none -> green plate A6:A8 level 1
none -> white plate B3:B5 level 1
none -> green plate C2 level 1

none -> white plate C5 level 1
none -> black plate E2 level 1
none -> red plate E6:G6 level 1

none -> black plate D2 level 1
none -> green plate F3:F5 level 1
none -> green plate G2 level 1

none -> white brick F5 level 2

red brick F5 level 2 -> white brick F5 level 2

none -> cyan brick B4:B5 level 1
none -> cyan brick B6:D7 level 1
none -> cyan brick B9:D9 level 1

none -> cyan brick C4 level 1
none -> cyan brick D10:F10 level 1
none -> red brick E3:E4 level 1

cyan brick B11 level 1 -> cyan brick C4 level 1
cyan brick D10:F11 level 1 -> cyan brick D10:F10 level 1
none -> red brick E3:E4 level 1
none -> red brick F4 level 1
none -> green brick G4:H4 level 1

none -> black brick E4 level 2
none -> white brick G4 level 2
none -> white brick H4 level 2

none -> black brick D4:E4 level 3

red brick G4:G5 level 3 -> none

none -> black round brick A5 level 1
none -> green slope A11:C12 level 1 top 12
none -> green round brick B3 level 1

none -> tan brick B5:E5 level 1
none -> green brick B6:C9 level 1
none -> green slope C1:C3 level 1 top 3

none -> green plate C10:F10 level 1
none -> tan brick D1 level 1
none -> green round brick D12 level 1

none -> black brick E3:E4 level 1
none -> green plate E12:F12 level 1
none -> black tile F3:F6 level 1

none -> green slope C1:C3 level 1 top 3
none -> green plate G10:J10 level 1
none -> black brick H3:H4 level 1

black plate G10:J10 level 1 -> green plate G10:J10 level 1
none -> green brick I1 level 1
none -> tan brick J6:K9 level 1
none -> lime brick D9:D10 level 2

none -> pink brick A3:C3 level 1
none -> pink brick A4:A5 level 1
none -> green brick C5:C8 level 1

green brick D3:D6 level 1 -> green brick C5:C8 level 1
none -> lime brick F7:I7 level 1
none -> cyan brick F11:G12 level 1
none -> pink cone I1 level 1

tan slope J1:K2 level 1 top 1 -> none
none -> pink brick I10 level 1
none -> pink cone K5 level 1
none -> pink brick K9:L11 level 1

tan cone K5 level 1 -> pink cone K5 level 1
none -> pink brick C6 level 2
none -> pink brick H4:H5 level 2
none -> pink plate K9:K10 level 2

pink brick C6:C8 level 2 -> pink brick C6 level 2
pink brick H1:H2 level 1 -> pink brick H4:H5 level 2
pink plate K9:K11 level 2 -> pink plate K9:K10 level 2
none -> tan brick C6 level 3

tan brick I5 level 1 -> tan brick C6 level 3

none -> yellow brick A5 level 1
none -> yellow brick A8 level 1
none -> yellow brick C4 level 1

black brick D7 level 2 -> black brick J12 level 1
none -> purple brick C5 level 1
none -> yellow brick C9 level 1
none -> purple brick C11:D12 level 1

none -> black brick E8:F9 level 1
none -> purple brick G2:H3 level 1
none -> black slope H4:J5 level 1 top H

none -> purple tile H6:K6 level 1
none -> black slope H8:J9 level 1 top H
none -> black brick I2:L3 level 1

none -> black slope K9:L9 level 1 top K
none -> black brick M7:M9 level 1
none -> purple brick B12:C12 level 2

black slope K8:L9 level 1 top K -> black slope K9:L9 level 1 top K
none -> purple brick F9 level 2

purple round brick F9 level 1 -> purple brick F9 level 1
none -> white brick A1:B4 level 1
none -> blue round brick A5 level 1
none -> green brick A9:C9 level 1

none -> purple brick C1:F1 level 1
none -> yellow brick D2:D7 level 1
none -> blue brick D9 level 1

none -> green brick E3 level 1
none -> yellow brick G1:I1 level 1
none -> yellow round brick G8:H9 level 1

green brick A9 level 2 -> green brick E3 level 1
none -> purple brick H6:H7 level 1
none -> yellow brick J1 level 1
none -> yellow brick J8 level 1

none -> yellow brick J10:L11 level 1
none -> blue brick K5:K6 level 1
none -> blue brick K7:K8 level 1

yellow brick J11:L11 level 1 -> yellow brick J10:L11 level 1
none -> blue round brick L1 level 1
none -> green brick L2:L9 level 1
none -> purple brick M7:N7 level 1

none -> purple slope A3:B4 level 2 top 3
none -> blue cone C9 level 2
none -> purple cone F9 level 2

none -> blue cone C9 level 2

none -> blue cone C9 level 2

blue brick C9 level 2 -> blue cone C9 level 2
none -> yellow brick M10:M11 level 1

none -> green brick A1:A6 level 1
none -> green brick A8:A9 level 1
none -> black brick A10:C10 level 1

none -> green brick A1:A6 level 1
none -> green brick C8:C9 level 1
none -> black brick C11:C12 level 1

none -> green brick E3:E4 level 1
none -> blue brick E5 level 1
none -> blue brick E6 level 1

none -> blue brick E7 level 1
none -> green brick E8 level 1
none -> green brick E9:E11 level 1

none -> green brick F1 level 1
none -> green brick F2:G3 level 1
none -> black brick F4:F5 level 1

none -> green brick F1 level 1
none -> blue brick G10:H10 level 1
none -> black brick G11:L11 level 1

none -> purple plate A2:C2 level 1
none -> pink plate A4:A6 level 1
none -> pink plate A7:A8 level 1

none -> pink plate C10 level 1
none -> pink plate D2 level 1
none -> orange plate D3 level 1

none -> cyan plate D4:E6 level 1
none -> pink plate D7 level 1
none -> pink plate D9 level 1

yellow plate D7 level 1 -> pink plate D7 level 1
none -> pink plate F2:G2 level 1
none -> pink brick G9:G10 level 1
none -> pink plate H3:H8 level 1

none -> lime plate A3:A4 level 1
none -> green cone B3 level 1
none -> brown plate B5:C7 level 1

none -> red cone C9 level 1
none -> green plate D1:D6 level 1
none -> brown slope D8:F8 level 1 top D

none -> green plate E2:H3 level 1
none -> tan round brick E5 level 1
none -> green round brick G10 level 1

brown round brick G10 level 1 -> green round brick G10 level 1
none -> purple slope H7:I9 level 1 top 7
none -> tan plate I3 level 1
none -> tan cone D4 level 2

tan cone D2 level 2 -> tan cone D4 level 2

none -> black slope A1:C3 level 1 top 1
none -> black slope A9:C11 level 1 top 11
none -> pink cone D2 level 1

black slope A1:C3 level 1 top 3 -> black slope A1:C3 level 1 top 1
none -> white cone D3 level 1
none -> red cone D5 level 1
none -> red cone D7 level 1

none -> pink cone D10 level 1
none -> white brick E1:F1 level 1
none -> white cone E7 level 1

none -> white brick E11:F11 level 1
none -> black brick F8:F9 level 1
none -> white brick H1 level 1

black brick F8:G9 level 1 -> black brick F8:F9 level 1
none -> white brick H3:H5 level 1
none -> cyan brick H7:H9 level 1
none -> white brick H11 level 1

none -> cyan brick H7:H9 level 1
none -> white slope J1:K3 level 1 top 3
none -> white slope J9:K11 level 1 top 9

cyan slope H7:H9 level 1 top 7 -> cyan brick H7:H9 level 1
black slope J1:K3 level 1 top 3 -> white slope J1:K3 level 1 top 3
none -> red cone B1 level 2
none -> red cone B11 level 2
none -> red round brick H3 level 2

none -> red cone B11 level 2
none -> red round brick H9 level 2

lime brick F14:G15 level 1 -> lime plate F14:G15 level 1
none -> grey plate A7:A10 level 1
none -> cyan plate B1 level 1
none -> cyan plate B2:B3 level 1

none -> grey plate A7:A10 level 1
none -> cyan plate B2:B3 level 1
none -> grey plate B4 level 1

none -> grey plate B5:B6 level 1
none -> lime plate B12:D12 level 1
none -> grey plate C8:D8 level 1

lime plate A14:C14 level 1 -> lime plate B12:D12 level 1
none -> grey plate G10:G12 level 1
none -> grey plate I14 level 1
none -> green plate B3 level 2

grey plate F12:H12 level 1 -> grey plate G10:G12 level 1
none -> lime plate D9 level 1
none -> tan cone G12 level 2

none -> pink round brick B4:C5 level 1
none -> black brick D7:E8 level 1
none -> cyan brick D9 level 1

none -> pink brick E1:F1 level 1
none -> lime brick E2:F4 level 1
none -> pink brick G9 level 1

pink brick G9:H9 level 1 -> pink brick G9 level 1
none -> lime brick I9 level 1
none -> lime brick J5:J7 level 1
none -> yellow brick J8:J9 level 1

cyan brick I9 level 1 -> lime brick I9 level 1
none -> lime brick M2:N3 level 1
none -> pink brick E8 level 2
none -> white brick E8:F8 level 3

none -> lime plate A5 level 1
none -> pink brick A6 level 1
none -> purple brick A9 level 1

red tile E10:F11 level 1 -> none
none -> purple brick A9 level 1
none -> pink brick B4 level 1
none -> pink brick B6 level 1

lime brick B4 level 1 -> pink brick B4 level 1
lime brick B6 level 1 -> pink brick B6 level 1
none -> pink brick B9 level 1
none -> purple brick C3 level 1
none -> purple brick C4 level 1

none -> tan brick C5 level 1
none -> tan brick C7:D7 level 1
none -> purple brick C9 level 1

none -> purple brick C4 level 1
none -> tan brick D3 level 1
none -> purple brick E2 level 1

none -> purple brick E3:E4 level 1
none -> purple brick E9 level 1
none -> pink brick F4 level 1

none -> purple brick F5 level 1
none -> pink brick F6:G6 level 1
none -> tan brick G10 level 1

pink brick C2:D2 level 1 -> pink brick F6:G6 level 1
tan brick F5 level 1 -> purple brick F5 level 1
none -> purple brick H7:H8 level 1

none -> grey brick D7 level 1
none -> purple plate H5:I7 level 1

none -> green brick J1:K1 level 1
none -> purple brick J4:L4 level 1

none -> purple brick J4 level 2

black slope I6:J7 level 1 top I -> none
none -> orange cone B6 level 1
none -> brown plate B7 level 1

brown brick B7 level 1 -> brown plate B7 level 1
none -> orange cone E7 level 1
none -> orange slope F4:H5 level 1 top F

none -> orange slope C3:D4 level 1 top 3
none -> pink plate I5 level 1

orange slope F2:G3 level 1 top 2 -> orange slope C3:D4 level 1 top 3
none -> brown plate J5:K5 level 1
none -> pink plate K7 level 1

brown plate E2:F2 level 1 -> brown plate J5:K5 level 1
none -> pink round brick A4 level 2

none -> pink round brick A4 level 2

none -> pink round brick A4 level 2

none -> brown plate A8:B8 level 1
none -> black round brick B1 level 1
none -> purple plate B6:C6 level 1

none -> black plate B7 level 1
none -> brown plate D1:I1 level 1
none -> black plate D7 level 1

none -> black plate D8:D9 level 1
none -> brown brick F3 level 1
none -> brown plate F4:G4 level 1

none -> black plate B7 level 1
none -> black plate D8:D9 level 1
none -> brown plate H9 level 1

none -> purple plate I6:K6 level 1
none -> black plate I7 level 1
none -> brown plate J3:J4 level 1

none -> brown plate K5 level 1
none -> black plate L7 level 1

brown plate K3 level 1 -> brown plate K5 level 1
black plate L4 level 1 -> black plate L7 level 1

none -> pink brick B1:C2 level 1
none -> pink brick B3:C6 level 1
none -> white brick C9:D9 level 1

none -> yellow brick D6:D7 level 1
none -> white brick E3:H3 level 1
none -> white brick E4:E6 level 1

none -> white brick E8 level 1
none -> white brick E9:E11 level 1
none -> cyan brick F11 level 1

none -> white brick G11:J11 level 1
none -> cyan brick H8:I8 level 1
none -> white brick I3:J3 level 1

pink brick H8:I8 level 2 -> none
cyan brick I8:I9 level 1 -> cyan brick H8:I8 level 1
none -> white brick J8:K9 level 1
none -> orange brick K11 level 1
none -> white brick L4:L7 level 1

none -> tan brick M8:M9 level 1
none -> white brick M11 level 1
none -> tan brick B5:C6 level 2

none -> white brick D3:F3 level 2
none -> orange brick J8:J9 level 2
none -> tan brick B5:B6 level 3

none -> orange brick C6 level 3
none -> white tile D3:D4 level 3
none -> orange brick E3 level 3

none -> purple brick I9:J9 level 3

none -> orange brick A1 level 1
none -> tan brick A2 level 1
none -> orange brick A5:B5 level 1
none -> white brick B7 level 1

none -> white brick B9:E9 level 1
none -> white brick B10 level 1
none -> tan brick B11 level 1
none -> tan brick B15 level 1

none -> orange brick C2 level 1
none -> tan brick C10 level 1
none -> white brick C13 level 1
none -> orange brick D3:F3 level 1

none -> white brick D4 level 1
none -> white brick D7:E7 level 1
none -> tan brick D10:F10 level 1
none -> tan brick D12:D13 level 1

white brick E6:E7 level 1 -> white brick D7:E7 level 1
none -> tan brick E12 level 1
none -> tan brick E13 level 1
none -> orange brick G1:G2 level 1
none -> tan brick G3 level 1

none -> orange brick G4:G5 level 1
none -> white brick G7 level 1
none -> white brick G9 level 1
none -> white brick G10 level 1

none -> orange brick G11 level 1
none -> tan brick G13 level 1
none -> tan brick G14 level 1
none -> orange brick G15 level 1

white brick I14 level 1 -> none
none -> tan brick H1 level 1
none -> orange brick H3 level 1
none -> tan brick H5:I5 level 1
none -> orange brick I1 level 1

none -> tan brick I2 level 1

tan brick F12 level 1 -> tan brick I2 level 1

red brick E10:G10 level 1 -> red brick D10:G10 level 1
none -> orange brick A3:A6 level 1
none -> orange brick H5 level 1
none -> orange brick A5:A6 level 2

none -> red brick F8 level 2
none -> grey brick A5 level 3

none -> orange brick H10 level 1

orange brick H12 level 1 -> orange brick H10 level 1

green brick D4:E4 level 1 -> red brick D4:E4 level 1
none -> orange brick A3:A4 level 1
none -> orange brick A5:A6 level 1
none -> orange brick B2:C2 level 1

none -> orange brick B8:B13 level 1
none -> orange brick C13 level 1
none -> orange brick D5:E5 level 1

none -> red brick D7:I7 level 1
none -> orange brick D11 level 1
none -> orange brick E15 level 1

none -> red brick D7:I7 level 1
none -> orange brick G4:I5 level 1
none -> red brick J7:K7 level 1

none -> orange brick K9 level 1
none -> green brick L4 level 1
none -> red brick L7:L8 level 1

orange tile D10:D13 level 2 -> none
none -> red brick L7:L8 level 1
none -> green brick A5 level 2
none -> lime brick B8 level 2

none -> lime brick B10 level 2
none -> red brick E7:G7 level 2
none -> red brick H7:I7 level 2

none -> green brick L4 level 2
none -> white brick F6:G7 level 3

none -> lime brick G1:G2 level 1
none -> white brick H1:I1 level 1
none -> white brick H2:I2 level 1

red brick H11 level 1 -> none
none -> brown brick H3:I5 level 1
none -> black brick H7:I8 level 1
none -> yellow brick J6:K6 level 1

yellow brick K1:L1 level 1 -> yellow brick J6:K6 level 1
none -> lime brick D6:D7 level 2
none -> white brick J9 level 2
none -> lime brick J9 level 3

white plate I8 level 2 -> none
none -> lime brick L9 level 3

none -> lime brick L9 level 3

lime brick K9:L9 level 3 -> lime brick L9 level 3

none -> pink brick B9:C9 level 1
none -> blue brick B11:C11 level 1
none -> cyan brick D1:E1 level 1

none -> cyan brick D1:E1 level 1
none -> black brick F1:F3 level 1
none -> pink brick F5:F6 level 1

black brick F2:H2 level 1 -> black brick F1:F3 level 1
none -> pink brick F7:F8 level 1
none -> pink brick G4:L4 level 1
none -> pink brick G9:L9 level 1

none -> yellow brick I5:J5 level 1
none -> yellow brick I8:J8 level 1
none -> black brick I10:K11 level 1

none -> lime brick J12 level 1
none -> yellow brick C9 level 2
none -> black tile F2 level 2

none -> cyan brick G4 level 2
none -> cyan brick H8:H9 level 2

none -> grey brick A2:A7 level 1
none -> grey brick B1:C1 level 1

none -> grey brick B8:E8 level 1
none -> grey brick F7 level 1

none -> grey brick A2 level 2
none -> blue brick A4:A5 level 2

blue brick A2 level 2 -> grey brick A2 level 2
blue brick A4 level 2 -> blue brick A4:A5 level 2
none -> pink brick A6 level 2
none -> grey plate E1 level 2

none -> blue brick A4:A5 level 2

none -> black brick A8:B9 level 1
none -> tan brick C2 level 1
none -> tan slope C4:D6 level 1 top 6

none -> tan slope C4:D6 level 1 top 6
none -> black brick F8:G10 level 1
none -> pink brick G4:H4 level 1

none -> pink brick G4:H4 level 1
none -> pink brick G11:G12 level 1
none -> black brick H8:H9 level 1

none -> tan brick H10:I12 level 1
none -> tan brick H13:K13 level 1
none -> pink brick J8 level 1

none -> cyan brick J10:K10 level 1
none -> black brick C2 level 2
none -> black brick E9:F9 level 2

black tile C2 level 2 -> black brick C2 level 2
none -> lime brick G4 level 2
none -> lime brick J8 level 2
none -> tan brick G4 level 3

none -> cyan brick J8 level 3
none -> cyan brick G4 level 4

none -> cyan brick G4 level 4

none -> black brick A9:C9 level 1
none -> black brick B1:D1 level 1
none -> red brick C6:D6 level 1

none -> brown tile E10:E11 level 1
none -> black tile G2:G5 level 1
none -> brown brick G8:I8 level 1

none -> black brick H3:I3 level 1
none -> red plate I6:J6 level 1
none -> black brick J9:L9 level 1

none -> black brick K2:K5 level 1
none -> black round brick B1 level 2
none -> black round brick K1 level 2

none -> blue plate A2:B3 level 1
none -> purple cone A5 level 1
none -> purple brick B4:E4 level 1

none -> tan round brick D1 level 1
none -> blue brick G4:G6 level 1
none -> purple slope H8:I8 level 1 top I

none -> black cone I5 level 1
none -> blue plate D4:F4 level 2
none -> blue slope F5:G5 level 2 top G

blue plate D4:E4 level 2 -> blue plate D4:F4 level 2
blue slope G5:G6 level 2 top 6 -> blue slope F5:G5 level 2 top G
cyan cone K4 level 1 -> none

++++++++++++++++++++

Only the lines from the one containing "none -> lime brick G4 level 2" through the last line of the material should be returned, each one exactly as written.

* _ANSWER SECTION_
none -> lime brick G4 level 2
none -> lime brick J8 level 2
none -> tan brick G4 level 3

none -> cyan brick J8 level 3
none -> cyan brick G4 level 4

none -> cyan brick G4 level 4

none -> black brick A9:C9 level 1
none -> black brick B1:D1 level 1
none -> red brick C6:D6 level 1

none -> brown tile E10:E11 level 1
none -> black tile G2:G5 level 1
none -> brown brick G8:I8 level 1

none -> black brick H3:I3 level 1
none -> red plate I6:J6 level 1
none -> black brick J9:L9 level 1

none -> black brick K2:K5 level 1
none -> black round brick B1 level 2
none -> black round brick K1 level 2

none -> blue plate A2:B3 level 1
none -> purple cone A5 level 1
none -> purple brick B4:E4 level 1

none -> tan round brick D1 level 1
none -> blue brick G4:G6 level 1
none -> purple slope H8:I8 level 1 top I

none -> black cone I5 level 1
none -> blue plate D4:F4 level 2
none -> blue slope F5:G5 level 2 top G

blue plate D4:E4 level 2 -> blue plate D4:F4 level 2
blue slope G5:G6 level 2 top 6 -> blue slope F5:G5 level 2 top G
cyan cone K4 level 1 -> none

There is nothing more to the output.